»»

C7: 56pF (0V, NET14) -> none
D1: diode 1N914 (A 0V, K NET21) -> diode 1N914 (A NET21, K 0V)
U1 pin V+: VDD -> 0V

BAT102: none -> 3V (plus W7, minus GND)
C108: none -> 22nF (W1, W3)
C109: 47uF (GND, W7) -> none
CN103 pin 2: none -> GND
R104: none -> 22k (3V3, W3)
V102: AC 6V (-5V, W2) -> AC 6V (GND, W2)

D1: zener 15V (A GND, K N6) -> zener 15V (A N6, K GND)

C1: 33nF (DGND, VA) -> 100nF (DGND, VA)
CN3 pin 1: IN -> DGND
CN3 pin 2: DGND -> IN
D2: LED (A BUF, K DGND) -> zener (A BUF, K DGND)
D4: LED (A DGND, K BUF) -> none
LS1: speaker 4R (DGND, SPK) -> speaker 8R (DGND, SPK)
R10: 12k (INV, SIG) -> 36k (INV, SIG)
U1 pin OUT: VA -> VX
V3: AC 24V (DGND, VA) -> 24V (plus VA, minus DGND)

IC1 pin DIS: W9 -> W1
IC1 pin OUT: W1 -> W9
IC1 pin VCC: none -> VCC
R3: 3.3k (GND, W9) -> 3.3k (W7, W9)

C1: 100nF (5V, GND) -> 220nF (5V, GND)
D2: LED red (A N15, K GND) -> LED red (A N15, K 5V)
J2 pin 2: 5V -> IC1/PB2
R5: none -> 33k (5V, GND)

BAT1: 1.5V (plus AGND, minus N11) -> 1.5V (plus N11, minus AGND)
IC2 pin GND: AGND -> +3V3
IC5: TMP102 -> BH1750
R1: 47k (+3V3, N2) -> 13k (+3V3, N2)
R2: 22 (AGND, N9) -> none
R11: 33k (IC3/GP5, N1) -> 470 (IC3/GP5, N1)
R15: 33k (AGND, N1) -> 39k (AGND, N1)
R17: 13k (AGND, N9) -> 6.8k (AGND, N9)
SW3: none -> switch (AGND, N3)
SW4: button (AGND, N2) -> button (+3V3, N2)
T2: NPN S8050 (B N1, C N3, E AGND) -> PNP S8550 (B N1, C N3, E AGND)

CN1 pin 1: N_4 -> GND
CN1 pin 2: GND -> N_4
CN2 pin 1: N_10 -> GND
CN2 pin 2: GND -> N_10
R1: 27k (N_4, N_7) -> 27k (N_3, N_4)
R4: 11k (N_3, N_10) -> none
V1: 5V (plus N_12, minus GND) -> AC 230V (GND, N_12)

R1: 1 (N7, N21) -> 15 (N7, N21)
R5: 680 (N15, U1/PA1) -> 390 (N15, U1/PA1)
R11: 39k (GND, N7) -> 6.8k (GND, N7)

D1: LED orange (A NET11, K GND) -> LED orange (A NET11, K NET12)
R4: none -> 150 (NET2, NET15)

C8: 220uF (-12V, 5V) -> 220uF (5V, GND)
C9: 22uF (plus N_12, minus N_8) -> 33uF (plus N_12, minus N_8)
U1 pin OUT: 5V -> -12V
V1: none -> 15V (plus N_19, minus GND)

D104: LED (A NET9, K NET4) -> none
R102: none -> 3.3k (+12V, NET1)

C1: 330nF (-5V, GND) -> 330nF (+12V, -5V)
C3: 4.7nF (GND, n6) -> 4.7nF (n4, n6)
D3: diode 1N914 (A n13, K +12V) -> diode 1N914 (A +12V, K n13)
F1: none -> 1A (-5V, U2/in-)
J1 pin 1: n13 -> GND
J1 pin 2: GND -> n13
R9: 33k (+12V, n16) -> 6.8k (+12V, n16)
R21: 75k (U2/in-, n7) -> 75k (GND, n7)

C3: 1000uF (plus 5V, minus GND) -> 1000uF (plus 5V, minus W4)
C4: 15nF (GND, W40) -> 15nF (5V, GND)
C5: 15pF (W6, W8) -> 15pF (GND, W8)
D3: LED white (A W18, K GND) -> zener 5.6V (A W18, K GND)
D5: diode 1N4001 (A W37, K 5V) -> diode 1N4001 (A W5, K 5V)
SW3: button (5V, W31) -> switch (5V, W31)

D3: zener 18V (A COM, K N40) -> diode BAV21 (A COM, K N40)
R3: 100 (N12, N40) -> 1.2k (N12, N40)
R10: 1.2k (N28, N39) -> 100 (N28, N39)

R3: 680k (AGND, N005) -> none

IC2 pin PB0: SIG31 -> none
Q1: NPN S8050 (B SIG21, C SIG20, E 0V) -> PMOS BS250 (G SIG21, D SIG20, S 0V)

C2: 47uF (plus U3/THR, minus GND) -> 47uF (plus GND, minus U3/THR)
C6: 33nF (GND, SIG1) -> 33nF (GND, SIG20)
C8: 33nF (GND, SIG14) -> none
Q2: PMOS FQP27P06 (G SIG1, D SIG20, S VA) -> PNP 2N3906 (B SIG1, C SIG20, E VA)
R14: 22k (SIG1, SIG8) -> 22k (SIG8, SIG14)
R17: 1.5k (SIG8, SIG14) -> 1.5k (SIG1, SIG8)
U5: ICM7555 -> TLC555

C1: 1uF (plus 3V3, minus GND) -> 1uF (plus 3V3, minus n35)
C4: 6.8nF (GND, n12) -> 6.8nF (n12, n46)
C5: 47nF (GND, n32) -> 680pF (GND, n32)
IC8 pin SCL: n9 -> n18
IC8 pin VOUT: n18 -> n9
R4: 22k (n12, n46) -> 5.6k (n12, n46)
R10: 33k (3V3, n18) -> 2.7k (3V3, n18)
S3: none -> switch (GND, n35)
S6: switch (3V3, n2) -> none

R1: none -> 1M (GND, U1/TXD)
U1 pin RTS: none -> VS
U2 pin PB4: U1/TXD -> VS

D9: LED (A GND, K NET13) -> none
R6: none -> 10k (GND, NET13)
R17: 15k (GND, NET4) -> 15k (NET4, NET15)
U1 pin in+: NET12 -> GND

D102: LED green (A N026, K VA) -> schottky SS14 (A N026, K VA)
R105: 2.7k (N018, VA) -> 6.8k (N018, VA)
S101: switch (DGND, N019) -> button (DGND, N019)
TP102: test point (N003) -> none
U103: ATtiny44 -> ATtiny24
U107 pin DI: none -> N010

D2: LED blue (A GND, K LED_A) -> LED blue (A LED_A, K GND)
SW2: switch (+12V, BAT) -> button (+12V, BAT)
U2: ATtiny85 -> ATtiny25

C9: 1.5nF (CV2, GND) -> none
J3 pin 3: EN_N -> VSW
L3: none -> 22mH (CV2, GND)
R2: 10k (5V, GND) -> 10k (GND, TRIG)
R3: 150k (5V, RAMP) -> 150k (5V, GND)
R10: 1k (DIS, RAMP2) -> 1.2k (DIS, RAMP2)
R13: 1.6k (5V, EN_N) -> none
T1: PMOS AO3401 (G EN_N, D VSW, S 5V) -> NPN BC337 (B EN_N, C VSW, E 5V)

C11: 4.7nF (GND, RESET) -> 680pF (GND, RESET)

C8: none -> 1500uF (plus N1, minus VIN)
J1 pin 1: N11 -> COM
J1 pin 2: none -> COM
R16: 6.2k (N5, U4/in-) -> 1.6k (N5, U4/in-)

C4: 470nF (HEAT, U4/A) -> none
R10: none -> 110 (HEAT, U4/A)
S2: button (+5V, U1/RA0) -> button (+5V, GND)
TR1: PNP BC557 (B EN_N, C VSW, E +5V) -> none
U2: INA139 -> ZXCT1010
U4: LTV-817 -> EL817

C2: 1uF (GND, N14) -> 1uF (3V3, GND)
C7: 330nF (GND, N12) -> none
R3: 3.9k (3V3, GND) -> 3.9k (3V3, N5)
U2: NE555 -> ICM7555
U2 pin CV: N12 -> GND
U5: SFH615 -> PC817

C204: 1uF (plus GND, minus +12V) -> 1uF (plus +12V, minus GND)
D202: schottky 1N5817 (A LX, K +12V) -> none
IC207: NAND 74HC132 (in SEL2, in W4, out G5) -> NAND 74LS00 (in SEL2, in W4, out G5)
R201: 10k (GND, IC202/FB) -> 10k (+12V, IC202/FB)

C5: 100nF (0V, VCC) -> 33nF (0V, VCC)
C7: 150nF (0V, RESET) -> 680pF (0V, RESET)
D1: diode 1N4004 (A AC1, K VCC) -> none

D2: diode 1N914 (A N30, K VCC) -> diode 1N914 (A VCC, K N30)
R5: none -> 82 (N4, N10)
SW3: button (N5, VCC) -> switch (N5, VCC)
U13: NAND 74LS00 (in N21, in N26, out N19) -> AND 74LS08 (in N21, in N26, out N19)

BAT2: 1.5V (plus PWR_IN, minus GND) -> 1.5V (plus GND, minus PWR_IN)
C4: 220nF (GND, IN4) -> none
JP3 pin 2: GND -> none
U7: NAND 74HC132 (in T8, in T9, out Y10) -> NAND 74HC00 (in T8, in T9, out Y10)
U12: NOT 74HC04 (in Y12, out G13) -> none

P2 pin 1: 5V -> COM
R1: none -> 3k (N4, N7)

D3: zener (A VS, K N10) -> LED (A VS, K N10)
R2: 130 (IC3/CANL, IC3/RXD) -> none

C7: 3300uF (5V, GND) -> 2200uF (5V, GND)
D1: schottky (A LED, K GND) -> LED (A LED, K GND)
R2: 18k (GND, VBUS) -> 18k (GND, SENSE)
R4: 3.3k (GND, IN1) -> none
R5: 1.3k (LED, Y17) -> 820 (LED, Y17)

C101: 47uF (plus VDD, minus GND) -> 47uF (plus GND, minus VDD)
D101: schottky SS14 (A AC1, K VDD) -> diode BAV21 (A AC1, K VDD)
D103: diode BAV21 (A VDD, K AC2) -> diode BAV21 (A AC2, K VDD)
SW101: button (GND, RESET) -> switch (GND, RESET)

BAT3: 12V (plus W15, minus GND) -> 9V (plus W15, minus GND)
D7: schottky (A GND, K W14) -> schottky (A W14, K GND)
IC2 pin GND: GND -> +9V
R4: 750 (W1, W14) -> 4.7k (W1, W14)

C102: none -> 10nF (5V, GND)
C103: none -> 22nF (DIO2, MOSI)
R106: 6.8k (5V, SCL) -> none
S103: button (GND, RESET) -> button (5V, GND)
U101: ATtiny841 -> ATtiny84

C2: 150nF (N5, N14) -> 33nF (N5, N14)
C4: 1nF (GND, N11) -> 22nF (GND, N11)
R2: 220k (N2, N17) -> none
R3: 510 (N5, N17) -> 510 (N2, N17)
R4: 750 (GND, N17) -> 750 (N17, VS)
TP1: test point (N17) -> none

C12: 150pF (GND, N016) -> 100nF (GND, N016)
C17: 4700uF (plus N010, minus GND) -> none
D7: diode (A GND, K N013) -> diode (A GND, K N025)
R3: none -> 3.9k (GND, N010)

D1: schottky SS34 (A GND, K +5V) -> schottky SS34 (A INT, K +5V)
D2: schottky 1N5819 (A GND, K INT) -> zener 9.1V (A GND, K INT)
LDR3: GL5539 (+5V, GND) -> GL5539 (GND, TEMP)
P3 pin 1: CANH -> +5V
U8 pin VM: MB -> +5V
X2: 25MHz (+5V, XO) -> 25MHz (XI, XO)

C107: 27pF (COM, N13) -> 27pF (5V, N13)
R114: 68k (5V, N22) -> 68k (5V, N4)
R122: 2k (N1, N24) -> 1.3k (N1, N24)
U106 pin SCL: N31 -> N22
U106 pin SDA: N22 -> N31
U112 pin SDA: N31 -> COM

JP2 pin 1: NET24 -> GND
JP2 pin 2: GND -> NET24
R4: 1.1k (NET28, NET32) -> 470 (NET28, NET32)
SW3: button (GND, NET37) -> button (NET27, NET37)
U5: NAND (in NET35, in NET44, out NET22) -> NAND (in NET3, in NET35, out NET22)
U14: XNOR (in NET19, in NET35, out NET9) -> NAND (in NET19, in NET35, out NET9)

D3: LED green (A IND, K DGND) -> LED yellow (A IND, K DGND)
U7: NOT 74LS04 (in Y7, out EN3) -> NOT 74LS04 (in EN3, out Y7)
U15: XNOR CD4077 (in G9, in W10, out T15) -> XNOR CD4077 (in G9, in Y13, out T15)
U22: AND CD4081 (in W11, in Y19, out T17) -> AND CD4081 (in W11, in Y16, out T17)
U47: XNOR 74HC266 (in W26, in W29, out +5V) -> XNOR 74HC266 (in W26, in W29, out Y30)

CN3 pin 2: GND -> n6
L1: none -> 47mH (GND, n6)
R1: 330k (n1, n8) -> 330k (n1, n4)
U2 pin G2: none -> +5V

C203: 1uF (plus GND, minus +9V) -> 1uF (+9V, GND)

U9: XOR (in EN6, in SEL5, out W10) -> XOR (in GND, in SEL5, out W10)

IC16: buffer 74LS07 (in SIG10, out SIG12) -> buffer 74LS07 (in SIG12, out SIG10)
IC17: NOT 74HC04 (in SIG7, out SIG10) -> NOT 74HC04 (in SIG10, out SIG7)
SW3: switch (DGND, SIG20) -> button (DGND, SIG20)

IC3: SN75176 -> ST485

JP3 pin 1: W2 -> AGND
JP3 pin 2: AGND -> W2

««

## WHAT TO WORK ON
Every line from the line containing "R13: 1.6k (5V, EN_N) -> none" through the line containing "C7: 3300uF (5V, GND) -> 2200uF (5V, GND)" in the records above must be retyped exactly. Leave out the rest.

## ANSWER BOX
R13: 1.6k (5V, EN_N) -> none
T1: PMOS AO3401 (G EN_N, D VSW, S 5V) -> NPN BC337 (B EN_N, C VSW, E 5V)

C11: 4.7nF (GND, RESET) -> 680pF (GND, RESET)

C8: none -> 1500uF (plus N1, minus VIN)
J1 pin 1: N11 -> COM
J1 pin 2: none -> COM
R16: 6.2k (N5, U4/in-) -> 1.6k (N5, U4/in-)

C4: 470nF (HEAT, U4/A) -> none
R10: none -> 110 (HEAT, U4/A)
S2: button (+5V, U1/RA0) -> button (+5V, GND)
TR1: PNP BC557 (B EN_N, C VSW, E +5V) -> none
U2: INA139 -> ZXCT1010
U4: LTV-817 -> EL817

C2: 1uF (GND, N14) -> 1uF (3V3, GND)
C7: 330nF (GND, N12) -> none
R3: 3.9k (3V3, GND) -> 3.9k (3V3, N5)
U2: NE555 -> ICM7555
U2 pin CV: N12 -> GND
U5: SFH615 -> PC817

C204: 1uF (plus GND, minus +12V) -> 1uF (plus +12V, minus GND)
D202: schottky 1N5817 (A LX, K +12V) -> none
IC207: NAND 74HC132 (in SEL2, in W4, out G5) -> NAND 74LS00 (in SEL2, in W4, out G5)
R201: 10k (GND, IC202/FB) -> 10k (+12V, IC202/FB)

C5: 100nF (0V, VCC) -> 33nF (0V, VCC)
C7: 150nF (0V, RESET) -> 680pF (0V, RESET)
D1: diode 1N4004 (A AC1, K VCC) -> none

D2: diode 1N914 (A N30, K VCC) -> diode 1N914 (A VCC, K N30)
R5: none -> 82 (N4, N10)
SW3: button (N5, VCC) -> switch (N5, VCC)
U13: NAND 74LS00 (in N21, in N26, out N19) -> AND 74LS08 (in N21, in N26, out N19)

BAT2: 1.5V (plus PWR_IN, minus GND) -> 1.5V (plus GND, minus PWR_IN)
C4: 220nF (GND, IN4) -> none
JP3 pin 2: GND -> none
U7: NAND 74HC132 (in T8, in T9, out Y10) -> NAND 74HC00 (in T8, in T9, out Y10)
U12: NOT 74HC04 (in Y12, out G13) -> none

P2 pin 1: 5V -> COM
R1: none -> 3k (N4, N7)

D3: zener (A VS, K N10) -> LED (A VS, K N10)
R2: 130 (IC3/CANL, IC3/RXD) -> none

C7: 3300uF (5V, GND) -> 2200uF (5V, GND)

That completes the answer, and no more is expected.